- **Problem**: Starting at the line that contains "MATRIX3 pin CS: D34 -> TX0", set down each line exactly until the records end, keeping both ends and adding nothing.

- **Dataset records**:
################

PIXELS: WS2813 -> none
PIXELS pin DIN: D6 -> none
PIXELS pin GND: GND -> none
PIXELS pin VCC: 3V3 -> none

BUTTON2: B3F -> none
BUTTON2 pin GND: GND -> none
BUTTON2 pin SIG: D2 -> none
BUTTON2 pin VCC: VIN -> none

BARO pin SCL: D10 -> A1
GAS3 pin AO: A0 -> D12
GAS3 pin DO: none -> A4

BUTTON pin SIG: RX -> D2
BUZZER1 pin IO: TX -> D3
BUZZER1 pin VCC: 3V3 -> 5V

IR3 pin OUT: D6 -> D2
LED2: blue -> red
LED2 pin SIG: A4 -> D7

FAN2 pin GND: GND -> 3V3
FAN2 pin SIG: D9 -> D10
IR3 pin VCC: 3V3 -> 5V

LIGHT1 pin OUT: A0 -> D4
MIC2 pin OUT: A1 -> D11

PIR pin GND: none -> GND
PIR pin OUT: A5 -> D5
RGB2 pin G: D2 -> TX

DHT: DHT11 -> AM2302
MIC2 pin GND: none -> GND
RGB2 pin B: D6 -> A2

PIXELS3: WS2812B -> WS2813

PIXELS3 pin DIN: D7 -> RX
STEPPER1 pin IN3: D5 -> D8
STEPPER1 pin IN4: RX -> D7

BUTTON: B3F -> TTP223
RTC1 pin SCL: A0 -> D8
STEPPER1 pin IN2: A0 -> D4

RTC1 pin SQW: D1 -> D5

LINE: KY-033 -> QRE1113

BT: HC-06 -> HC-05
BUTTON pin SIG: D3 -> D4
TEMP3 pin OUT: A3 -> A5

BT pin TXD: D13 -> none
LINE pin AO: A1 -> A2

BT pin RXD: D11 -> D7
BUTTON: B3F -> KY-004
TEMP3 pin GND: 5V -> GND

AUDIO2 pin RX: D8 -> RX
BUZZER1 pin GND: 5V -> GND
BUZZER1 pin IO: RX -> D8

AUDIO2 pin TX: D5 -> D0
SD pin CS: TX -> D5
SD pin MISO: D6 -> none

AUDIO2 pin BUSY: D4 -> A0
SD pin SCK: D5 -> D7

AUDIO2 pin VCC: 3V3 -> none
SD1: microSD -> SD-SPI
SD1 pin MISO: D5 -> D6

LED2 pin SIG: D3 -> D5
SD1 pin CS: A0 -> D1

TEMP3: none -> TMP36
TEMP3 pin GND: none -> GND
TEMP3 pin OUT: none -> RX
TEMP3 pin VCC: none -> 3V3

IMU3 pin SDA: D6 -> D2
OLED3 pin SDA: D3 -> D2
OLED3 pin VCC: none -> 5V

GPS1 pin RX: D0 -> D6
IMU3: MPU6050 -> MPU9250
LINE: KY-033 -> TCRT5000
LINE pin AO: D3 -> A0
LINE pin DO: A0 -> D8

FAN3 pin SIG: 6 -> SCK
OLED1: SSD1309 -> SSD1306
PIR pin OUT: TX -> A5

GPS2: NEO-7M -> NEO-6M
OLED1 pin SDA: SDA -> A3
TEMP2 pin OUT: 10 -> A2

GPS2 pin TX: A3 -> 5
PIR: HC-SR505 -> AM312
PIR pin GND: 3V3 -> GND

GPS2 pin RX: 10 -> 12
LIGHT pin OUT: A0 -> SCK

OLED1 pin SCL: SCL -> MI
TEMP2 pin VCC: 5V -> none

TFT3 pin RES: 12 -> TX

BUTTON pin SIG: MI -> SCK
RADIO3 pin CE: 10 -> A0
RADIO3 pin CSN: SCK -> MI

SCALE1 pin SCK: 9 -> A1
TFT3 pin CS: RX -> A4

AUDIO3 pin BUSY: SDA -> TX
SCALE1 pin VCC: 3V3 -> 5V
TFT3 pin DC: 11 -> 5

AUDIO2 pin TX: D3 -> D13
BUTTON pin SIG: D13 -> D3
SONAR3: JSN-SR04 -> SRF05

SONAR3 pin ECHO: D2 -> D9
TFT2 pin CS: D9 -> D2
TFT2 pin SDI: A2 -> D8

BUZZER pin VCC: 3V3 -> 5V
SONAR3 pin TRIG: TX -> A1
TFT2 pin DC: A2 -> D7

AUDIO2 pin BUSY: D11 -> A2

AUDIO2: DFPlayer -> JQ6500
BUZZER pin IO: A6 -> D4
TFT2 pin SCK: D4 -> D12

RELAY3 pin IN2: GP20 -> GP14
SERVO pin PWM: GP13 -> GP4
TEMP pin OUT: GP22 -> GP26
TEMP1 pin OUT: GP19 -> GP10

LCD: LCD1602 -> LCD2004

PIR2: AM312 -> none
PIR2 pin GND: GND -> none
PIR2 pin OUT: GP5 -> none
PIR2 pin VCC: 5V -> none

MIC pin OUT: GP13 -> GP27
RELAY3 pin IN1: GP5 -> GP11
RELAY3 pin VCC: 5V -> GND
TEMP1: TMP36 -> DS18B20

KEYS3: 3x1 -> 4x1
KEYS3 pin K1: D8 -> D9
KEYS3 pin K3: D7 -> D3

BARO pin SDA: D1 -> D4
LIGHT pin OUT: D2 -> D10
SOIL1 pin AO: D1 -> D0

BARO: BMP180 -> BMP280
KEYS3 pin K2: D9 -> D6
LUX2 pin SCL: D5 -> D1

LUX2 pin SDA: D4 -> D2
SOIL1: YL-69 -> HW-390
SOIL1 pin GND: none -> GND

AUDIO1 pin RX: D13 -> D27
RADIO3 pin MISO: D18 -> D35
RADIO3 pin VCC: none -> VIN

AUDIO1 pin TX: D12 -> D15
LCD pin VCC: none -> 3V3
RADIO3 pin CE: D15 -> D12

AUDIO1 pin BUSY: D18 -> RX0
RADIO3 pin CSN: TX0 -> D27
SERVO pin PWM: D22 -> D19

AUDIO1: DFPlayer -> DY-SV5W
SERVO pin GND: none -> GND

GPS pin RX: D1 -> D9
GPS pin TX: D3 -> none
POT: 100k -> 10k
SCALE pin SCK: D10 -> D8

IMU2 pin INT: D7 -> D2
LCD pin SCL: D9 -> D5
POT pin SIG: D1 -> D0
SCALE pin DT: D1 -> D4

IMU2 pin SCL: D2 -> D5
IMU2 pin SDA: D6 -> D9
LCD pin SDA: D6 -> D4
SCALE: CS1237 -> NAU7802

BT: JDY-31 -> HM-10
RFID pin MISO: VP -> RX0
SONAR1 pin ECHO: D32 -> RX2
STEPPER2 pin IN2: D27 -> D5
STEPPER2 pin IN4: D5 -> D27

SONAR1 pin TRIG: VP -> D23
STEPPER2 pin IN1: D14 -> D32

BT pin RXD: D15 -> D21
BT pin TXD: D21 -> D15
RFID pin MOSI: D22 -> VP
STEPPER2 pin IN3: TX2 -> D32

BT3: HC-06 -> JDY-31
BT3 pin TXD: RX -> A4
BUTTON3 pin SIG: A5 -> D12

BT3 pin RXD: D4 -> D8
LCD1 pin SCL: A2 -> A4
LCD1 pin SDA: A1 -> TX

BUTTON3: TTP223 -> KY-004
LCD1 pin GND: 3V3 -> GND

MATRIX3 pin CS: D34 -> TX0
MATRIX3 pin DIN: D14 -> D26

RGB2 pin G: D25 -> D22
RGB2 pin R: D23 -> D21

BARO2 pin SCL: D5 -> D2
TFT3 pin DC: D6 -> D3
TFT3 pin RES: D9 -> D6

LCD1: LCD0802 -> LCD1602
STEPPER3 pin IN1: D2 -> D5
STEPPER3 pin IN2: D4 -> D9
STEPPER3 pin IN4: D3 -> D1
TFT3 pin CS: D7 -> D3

################

- **Task solution**:
MATRIX3 pin CS: D34 -> TX0
MATRIX3 pin DIN: D14 -> D26

RGB2 pin G: D25 -> D22
RGB2 pin R: D23 -> D21

BARO2 pin SCL: D5 -> D2
TFT3 pin DC: D6 -> D3
TFT3 pin RES: D9 -> D6

LCD1: LCD0802 -> LCD1602
STEPPER3 pin IN1: D2 -> D5
STEPPER3 pin IN2: D4 -> D9
STEPPER3 pin IN4: D3 -> D1
TFT3 pin CS: D7 -> D3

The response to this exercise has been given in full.